--- Listed entries ---
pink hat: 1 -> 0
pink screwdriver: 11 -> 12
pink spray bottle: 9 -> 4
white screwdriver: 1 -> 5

---

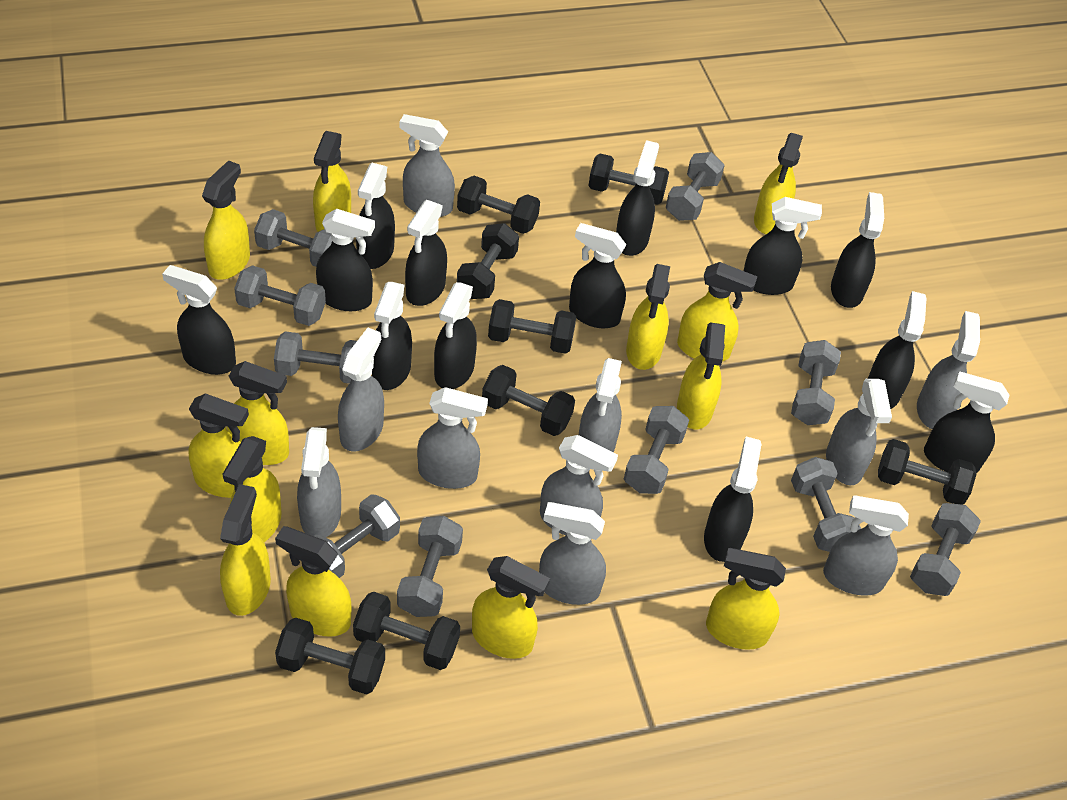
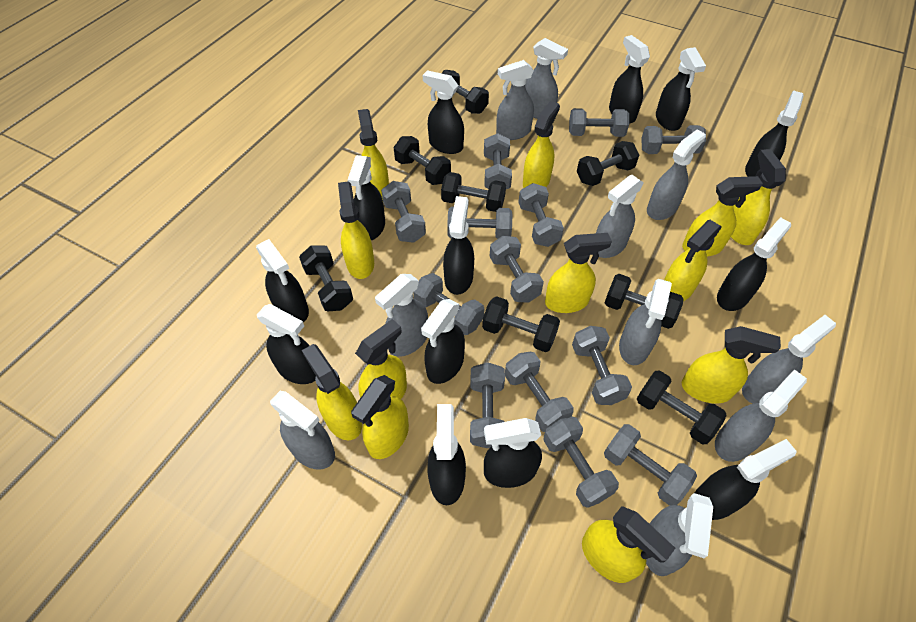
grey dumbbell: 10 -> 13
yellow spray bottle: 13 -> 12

...

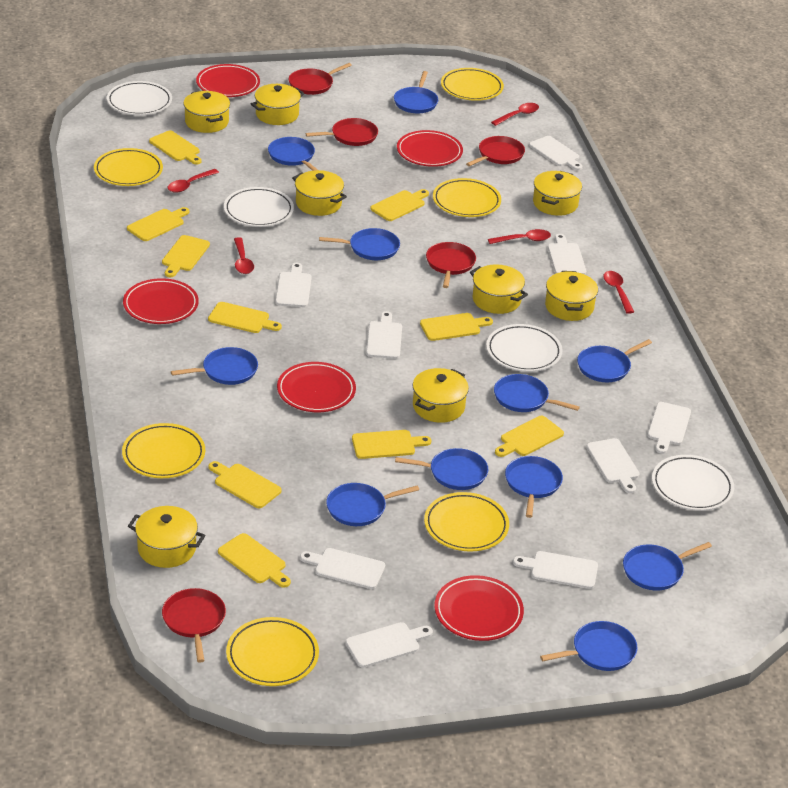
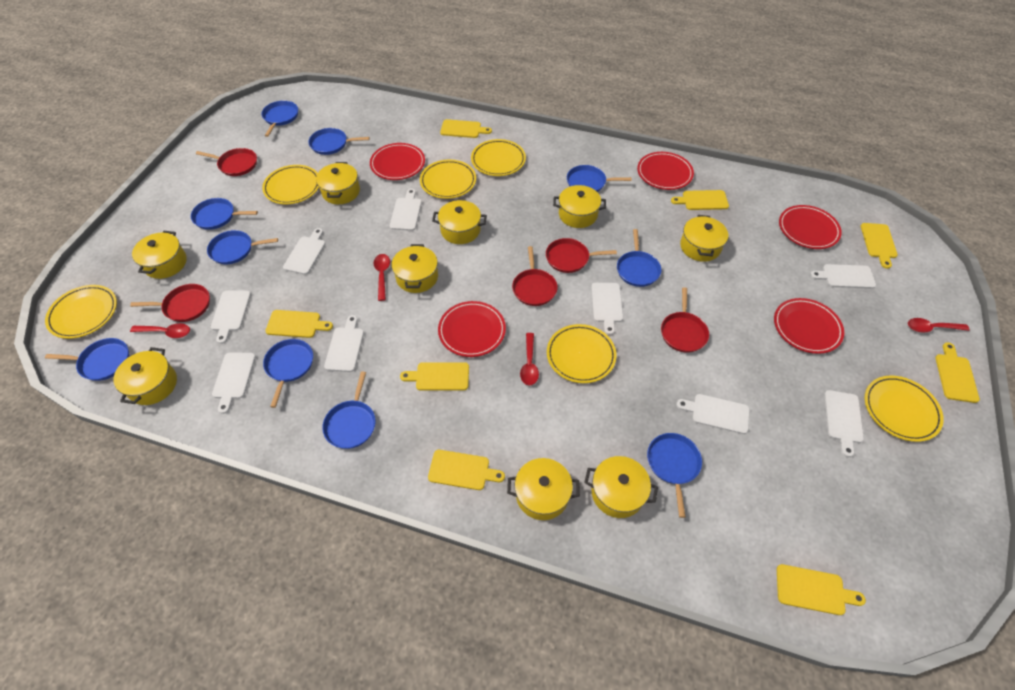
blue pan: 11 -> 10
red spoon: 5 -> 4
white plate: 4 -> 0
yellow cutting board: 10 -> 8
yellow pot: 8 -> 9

--- Task item ---
Going down the listing above, begin printing at the line with "white plate: 4 -> 0" and finish with the line with "yellow pot: 8 -> 9", exactly as they appear.

--- Result of this task ---
white plate: 4 -> 0
yellow cutting board: 10 -> 8
yellow pot: 8 -> 9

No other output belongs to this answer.